(The exercise) Rewrite all the rows, swapping "top-left" for "upper-left" and keeping everything else the same. Leave the pictures out.

[Collected data entries]
::::

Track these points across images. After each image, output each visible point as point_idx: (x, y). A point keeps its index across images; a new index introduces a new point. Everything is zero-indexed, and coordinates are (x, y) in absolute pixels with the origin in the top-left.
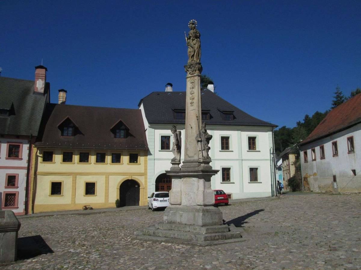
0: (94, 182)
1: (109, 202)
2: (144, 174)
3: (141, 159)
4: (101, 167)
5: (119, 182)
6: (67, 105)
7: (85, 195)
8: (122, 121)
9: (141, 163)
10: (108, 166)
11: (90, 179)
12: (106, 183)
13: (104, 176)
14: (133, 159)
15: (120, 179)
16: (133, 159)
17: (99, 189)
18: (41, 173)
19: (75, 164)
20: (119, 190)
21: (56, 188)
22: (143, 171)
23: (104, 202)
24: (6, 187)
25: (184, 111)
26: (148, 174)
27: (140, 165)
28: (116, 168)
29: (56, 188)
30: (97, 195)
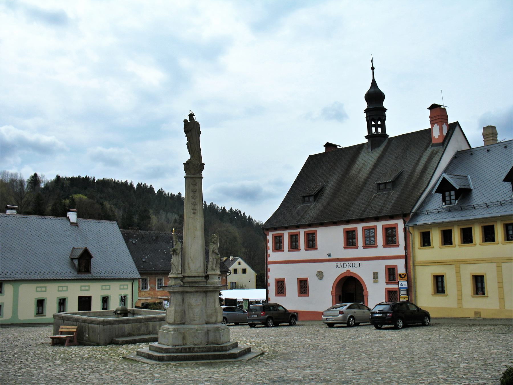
1: (506, 308)
11: (478, 270)
13: (494, 265)
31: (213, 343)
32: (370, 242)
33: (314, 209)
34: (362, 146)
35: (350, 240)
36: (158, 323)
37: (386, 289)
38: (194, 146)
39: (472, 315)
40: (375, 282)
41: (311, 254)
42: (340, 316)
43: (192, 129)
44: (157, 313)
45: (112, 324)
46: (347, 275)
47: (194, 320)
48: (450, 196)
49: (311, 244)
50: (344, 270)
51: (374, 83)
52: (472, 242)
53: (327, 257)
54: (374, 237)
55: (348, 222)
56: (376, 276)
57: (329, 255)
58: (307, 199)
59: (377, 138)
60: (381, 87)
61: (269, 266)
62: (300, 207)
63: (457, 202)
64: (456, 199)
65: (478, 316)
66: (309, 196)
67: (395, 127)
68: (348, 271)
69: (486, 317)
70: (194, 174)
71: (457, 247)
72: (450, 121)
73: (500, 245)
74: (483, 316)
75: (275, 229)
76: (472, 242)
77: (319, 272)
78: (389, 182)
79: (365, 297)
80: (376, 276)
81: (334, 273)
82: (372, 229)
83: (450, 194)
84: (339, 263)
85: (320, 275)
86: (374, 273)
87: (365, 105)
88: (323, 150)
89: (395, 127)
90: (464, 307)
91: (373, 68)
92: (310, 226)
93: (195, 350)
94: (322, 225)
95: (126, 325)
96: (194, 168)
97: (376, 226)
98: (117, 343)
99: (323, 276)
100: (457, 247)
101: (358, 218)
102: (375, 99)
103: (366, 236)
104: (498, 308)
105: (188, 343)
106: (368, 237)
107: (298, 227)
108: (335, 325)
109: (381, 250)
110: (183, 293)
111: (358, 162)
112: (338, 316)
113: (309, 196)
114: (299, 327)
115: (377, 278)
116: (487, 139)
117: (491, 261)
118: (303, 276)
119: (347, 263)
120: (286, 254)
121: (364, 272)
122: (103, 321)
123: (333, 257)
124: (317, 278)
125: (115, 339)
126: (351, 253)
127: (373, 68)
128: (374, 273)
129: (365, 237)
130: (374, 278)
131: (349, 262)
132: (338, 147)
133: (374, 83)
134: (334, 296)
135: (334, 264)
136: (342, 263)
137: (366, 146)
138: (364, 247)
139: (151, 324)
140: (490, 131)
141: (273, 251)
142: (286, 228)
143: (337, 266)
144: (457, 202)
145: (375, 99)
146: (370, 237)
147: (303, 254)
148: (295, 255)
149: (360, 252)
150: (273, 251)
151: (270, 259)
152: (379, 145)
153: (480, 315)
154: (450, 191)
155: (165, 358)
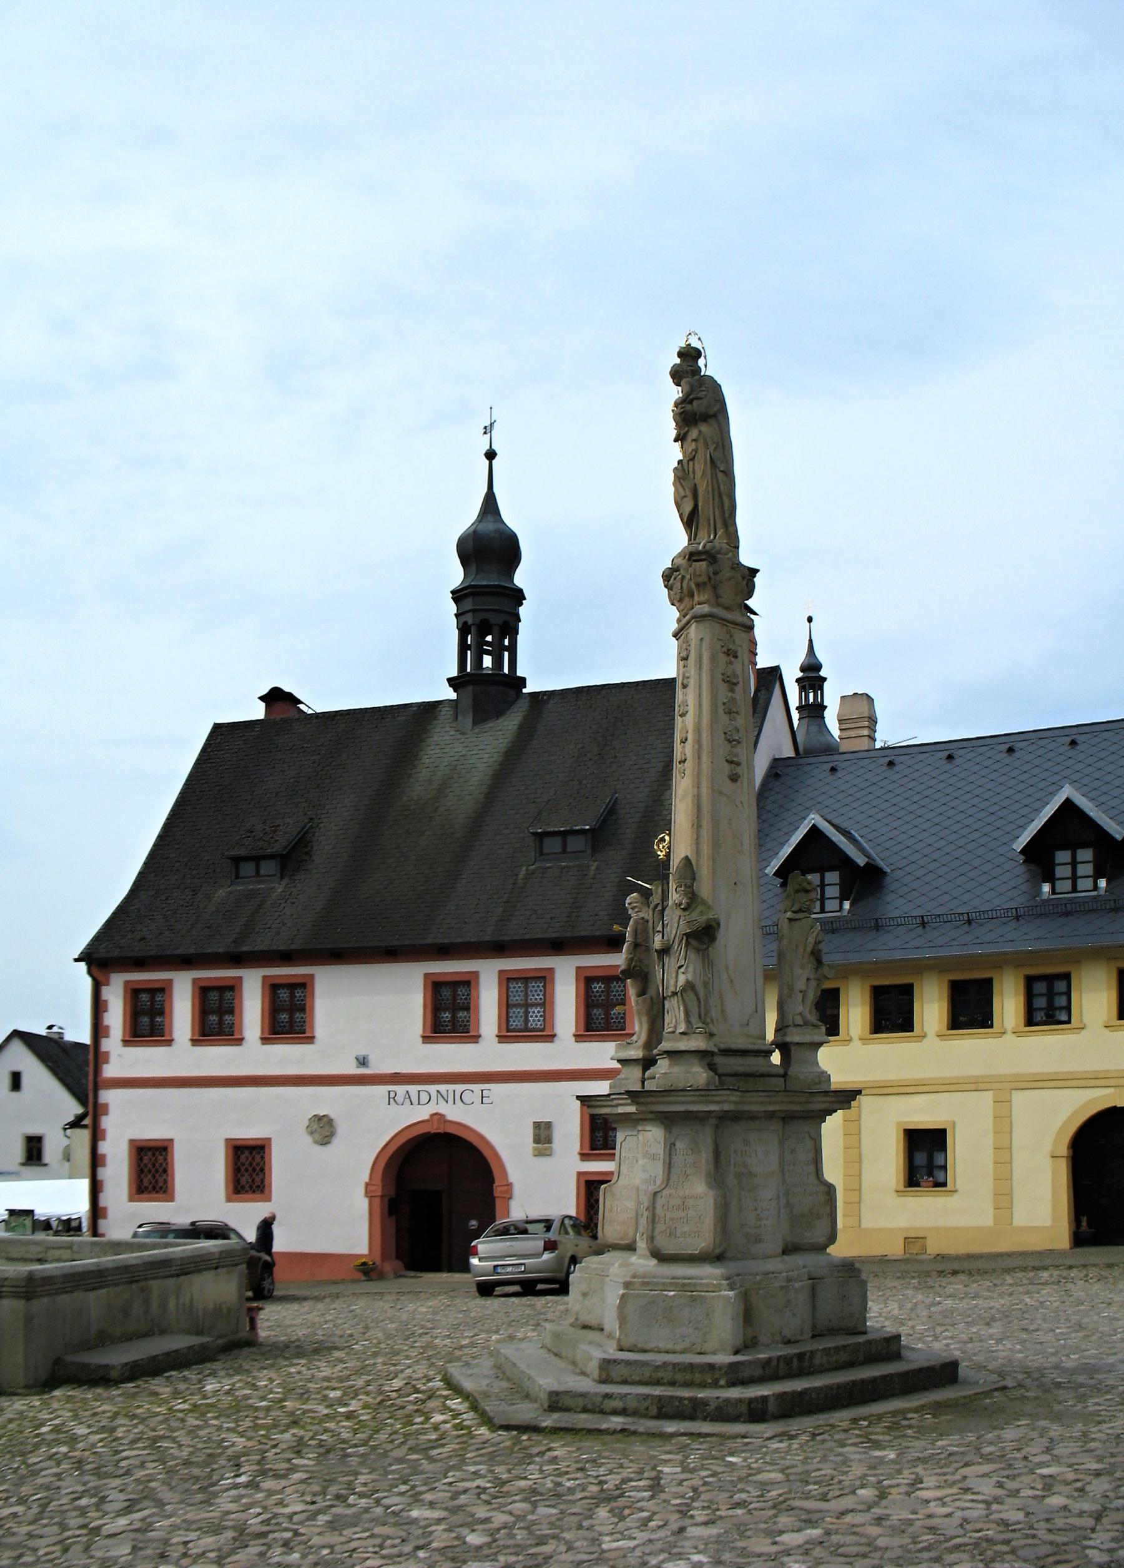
0: (901, 1135)
1: (1015, 1223)
4: (972, 1050)
5: (1065, 1125)
6: (893, 756)
7: (901, 1188)
8: (824, 826)
9: (1087, 1019)
10: (1010, 1045)
11: (924, 1113)
12: (997, 1132)
13: (988, 1096)
15: (1073, 1107)
17: (965, 1156)
18: (941, 1082)
19: (926, 1040)
20: (1063, 1169)
21: (925, 1155)
23: (989, 1222)
24: (584, 1157)
25: (844, 727)
27: (1083, 1032)
28: (1046, 1049)
29: (925, 1155)
30: (958, 1186)
31: (833, 1331)
32: (526, 1021)
33: (291, 906)
34: (431, 708)
35: (448, 1015)
36: (171, 1282)
37: (579, 1174)
38: (707, 489)
39: (895, 1249)
40: (539, 1154)
41: (286, 1057)
42: (547, 1256)
43: (701, 410)
44: (185, 1244)
45: (58, 1292)
46: (434, 1129)
47: (758, 1240)
48: (1074, 864)
49: (289, 1019)
50: (422, 1113)
51: (490, 505)
52: (910, 1028)
53: (353, 1070)
54: (543, 1005)
55: (444, 951)
56: (543, 1134)
57: (363, 1062)
58: (247, 869)
59: (487, 687)
60: (511, 517)
61: (108, 1096)
62: (222, 892)
63: (847, 905)
64: (843, 898)
65: (915, 1249)
66: (257, 859)
67: (549, 658)
68: (438, 1117)
69: (943, 1251)
70: (728, 609)
71: (856, 1043)
72: (763, 662)
73: (931, 1041)
74: (933, 1248)
75: (140, 964)
76: (910, 1028)
77: (319, 1118)
78: (582, 832)
79: (498, 1202)
80: (543, 1134)
81: (377, 1122)
82: (536, 978)
83: (1074, 857)
84: (401, 1089)
85: (323, 1129)
86: (537, 1125)
87: (455, 575)
88: (258, 711)
89: (549, 658)
90: (864, 1225)
91: (491, 455)
92: (287, 957)
93: (817, 1361)
94: (338, 956)
95: (92, 1295)
96: (713, 581)
97: (551, 971)
98: (100, 1378)
99: (332, 1134)
100: (856, 1043)
101: (487, 938)
102: (490, 552)
103: (513, 1000)
104: (989, 1222)
105: (763, 1339)
106: (516, 1006)
107: (237, 959)
108: (499, 1290)
109: (567, 1049)
110: (726, 1119)
111: (426, 760)
112: (539, 1255)
113: (257, 859)
114: (295, 1306)
115: (549, 1140)
116: (853, 733)
117: (976, 1085)
118: (249, 1132)
119: (432, 1088)
120: (182, 1054)
121: (497, 1122)
122: (31, 1278)
123: (379, 1066)
124: (308, 1139)
125: (69, 1358)
126: (451, 1056)
127: (491, 455)
128: (537, 1125)
129: (508, 1006)
130: (537, 1140)
131: (443, 1088)
132: (301, 706)
133: (490, 505)
134: (377, 1201)
135: (380, 1091)
136: (413, 1089)
137: (446, 713)
138: (502, 1039)
139: (156, 1285)
140: (862, 709)
141: (126, 1043)
142: (186, 962)
143: (392, 1098)
144: (847, 905)
145: (490, 552)
146: (527, 1005)
147: (253, 1053)
148: (217, 1059)
149: (489, 1051)
150: (126, 1043)
151: (110, 1071)
152: (499, 712)
153: (924, 1247)
154: (822, 870)
155: (772, 1407)
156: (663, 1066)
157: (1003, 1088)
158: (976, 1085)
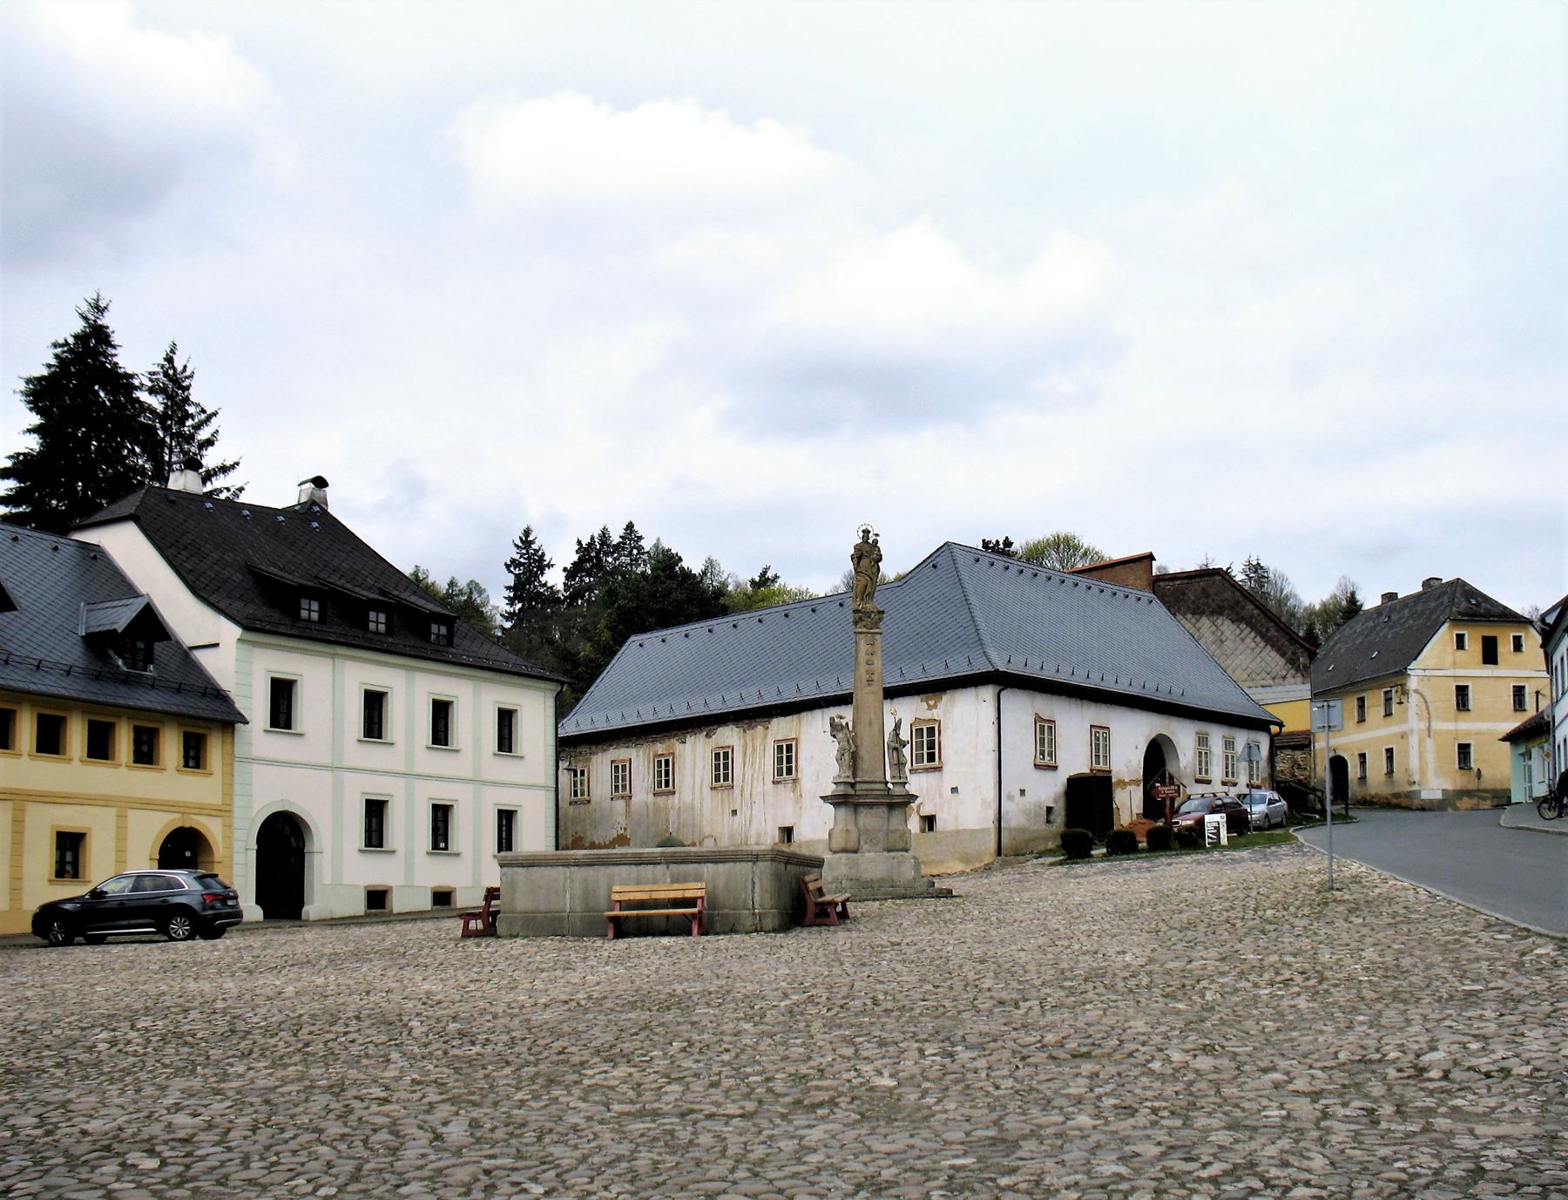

::::

(Exercise response)
Track these points across images. After each image, output each visible point as point_idx: (x, y). A point keeps its index across images; a new index introduces a new point. Everything is zero-indexed, and coordinates are (x, y) in absolute pixels with the origin in the upper-left.
0: (94, 182)
1: (109, 202)
2: (144, 174)
3: (141, 159)
4: (101, 167)
5: (119, 182)
6: (67, 105)
7: (85, 195)
8: (122, 121)
9: (141, 163)
10: (108, 166)
11: (90, 179)
12: (106, 183)
13: (104, 176)
14: (133, 159)
15: (120, 179)
16: (133, 159)
17: (99, 189)
18: (41, 173)
19: (75, 164)
20: (119, 190)
21: (56, 188)
22: (143, 171)
23: (104, 202)
24: (6, 187)
25: (184, 111)
26: (148, 174)
27: (140, 165)
28: (116, 168)
29: (56, 188)
30: (97, 195)
1: (506, 308)
11: (478, 270)
13: (494, 265)
31: (213, 343)
32: (370, 242)
33: (314, 209)
34: (362, 146)
35: (350, 240)
36: (158, 323)
37: (386, 289)
38: (194, 146)
39: (472, 315)
40: (375, 282)
41: (311, 254)
42: (340, 316)
43: (192, 129)
44: (157, 313)
45: (112, 324)
46: (347, 275)
47: (194, 320)
48: (450, 196)
49: (311, 244)
50: (344, 270)
51: (374, 83)
52: (472, 242)
53: (327, 257)
54: (374, 237)
55: (348, 222)
56: (376, 276)
57: (329, 255)
58: (307, 199)
59: (377, 138)
60: (381, 87)
61: (269, 266)
62: (300, 207)
63: (457, 202)
64: (456, 199)
65: (478, 316)
66: (309, 196)
67: (395, 127)
68: (348, 271)
69: (486, 317)
70: (194, 174)
71: (457, 247)
72: (450, 121)
73: (500, 245)
74: (483, 316)
75: (275, 229)
76: (472, 242)
77: (319, 272)
78: (389, 182)
79: (365, 297)
80: (376, 276)
81: (334, 273)
82: (372, 229)
83: (450, 194)
84: (339, 263)
85: (320, 275)
86: (374, 273)
87: (365, 105)
88: (323, 150)
89: (395, 127)
90: (464, 307)
91: (373, 68)
92: (310, 226)
93: (195, 350)
94: (322, 225)
95: (126, 325)
96: (194, 168)
97: (376, 226)
98: (117, 343)
99: (323, 276)
100: (457, 247)
101: (358, 218)
102: (375, 99)
103: (366, 236)
104: (498, 308)
105: (188, 343)
106: (368, 237)
107: (298, 227)
108: (335, 325)
109: (381, 250)
110: (183, 293)
111: (358, 162)
112: (338, 316)
113: (309, 196)
114: (299, 327)
115: (377, 278)
116: (487, 139)
117: (491, 261)
118: (303, 276)
119: (347, 263)
120: (286, 254)
121: (364, 272)
122: (103, 321)
123: (333, 257)
124: (317, 278)
125: (115, 339)
126: (351, 253)
127: (373, 68)
128: (374, 273)
129: (365, 237)
130: (374, 278)
131: (349, 262)
132: (338, 147)
133: (374, 83)
134: (334, 296)
135: (334, 264)
136: (342, 263)
137: (366, 146)
138: (364, 247)
139: (151, 324)
140: (490, 131)
141: (273, 251)
142: (286, 228)
143: (337, 266)
144: (457, 202)
145: (375, 99)
146: (370, 237)
147: (303, 254)
148: (295, 255)
149: (360, 252)
150: (273, 251)
151: (270, 259)
152: (379, 145)
153: (480, 315)
154: (450, 191)
155: (165, 358)
0: (901, 1135)
1: (1015, 1223)
4: (972, 1050)
5: (1065, 1125)
6: (893, 756)
7: (901, 1188)
8: (824, 826)
9: (1087, 1019)
10: (1010, 1045)
11: (924, 1113)
12: (997, 1132)
13: (988, 1096)
15: (1073, 1107)
17: (965, 1156)
18: (941, 1082)
19: (926, 1040)
20: (1063, 1169)
21: (925, 1155)
23: (989, 1222)
24: (584, 1157)
25: (844, 727)
27: (1083, 1032)
28: (1046, 1049)
29: (925, 1155)
30: (958, 1186)
31: (833, 1331)
32: (526, 1021)
33: (291, 906)
34: (431, 708)
35: (448, 1015)
36: (171, 1282)
37: (579, 1174)
38: (707, 489)
39: (895, 1249)
40: (539, 1154)
41: (286, 1057)
42: (547, 1256)
43: (701, 410)
44: (185, 1244)
45: (58, 1292)
46: (434, 1129)
47: (758, 1240)
48: (1074, 864)
49: (289, 1019)
50: (422, 1113)
51: (490, 505)
52: (910, 1028)
53: (353, 1070)
54: (543, 1005)
55: (444, 951)
56: (543, 1134)
57: (363, 1062)
58: (247, 869)
59: (487, 687)
60: (511, 517)
61: (108, 1096)
62: (222, 892)
63: (847, 905)
64: (843, 898)
65: (915, 1249)
66: (257, 859)
67: (549, 658)
68: (438, 1117)
69: (943, 1251)
70: (728, 609)
71: (856, 1043)
72: (763, 662)
73: (931, 1041)
74: (933, 1248)
75: (140, 964)
76: (910, 1028)
77: (319, 1118)
78: (582, 832)
79: (498, 1202)
80: (543, 1134)
81: (377, 1122)
82: (536, 978)
83: (1074, 857)
84: (401, 1089)
85: (323, 1129)
86: (537, 1125)
87: (455, 575)
88: (258, 711)
89: (549, 658)
90: (864, 1225)
91: (491, 455)
92: (287, 957)
93: (817, 1361)
94: (338, 956)
95: (92, 1295)
96: (713, 581)
97: (551, 971)
98: (100, 1378)
99: (332, 1134)
100: (856, 1043)
101: (487, 938)
102: (490, 552)
103: (513, 1000)
104: (989, 1222)
105: (763, 1339)
106: (516, 1006)
107: (237, 959)
108: (499, 1290)
109: (567, 1049)
110: (726, 1119)
111: (426, 760)
112: (539, 1255)
113: (257, 859)
114: (295, 1306)
115: (549, 1140)
116: (853, 733)
117: (976, 1085)
118: (249, 1132)
119: (432, 1088)
120: (182, 1054)
121: (497, 1122)
122: (31, 1278)
123: (379, 1066)
124: (308, 1139)
125: (69, 1358)
126: (451, 1056)
127: (491, 455)
128: (537, 1125)
129: (508, 1006)
130: (537, 1140)
131: (443, 1088)
132: (301, 706)
133: (490, 505)
134: (377, 1201)
135: (380, 1091)
136: (413, 1089)
137: (446, 713)
138: (502, 1039)
139: (156, 1285)
140: (862, 709)
141: (126, 1043)
142: (186, 962)
143: (392, 1098)
144: (847, 905)
145: (490, 552)
146: (527, 1005)
147: (253, 1053)
148: (217, 1059)
149: (489, 1051)
150: (126, 1043)
151: (110, 1071)
152: (499, 712)
153: (924, 1247)
154: (822, 870)
155: (772, 1407)
156: (663, 1066)
157: (1003, 1088)
158: (976, 1085)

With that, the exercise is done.